## Exercise aim
In the entries below, find the line with "(191, 329) = (562, 233): green" and print exactly every line from there up to and including the line with "(542, 209) = (245, 395): brown", with no other lines.

## Information
------------------------
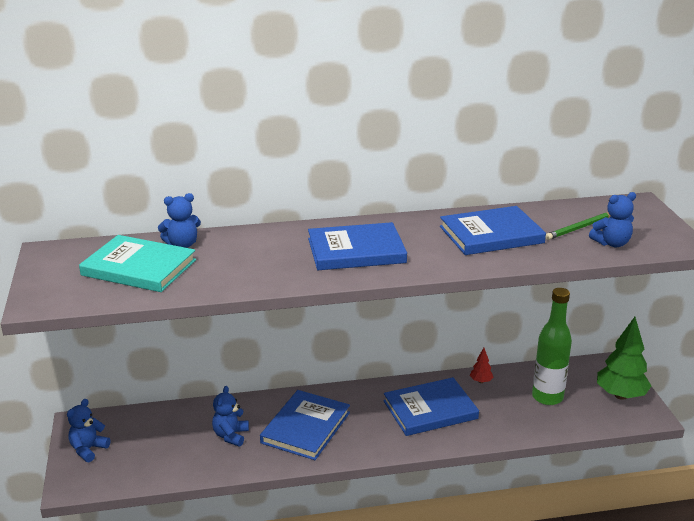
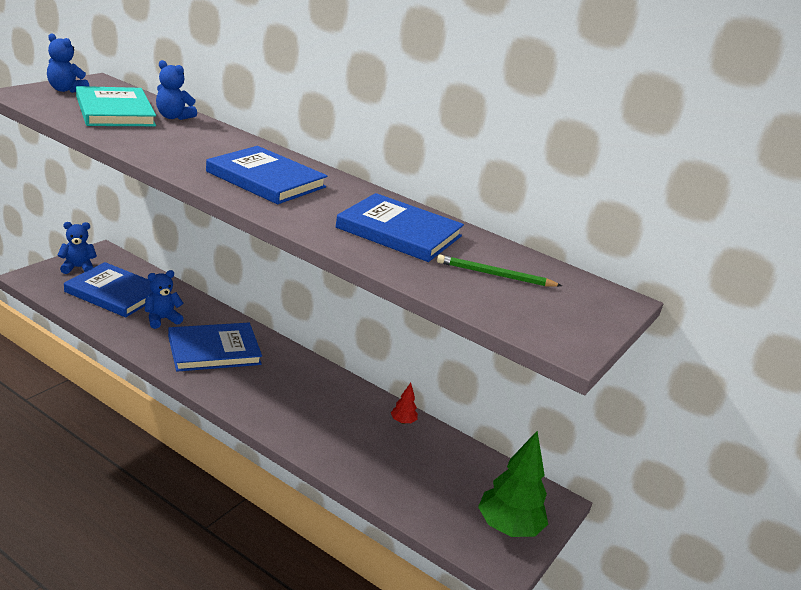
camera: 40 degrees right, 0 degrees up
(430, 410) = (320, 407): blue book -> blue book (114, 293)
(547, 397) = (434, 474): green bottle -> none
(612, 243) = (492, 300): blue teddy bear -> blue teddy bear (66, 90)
------------------------
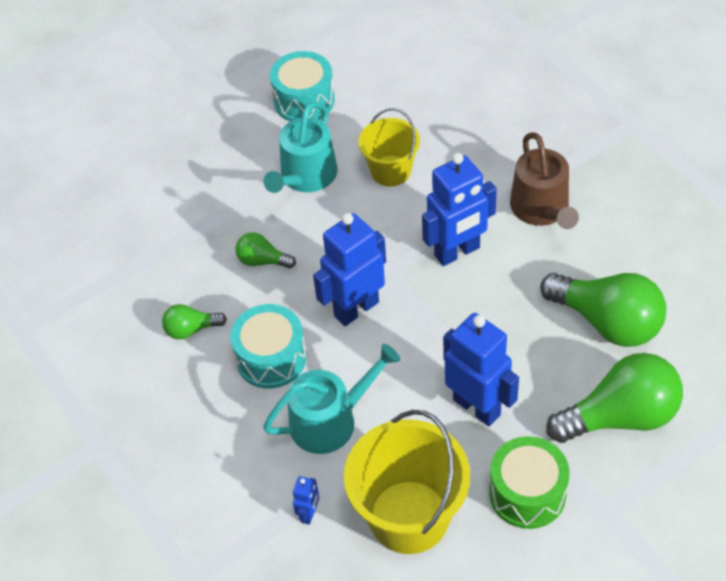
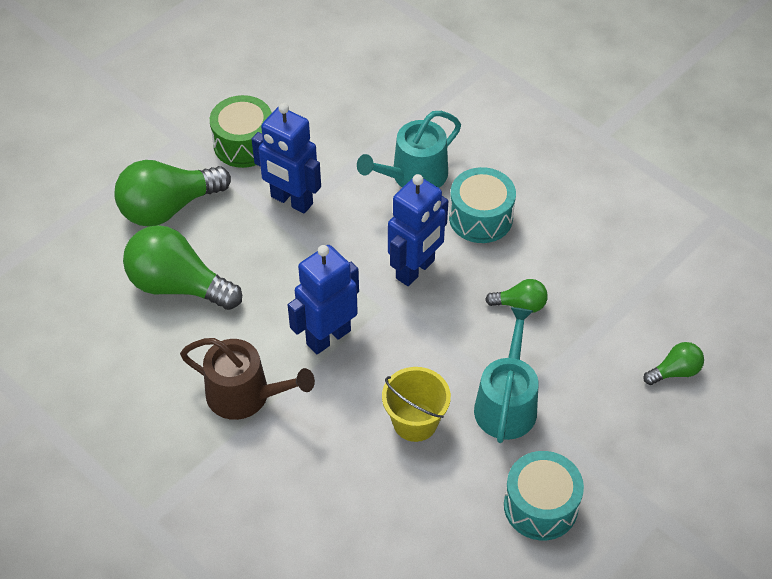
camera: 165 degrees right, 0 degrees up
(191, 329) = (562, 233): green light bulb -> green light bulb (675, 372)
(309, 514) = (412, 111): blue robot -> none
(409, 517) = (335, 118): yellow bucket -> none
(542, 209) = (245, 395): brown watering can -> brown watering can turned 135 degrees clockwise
------------------------
## Result of this exercise
(191, 329) = (562, 233): green light bulb -> green light bulb (675, 372)
(309, 514) = (412, 111): blue robot -> none
(409, 517) = (335, 118): yellow bucket -> none
(542, 209) = (245, 395): brown watering can -> brown watering can turned 135 degrees clockwise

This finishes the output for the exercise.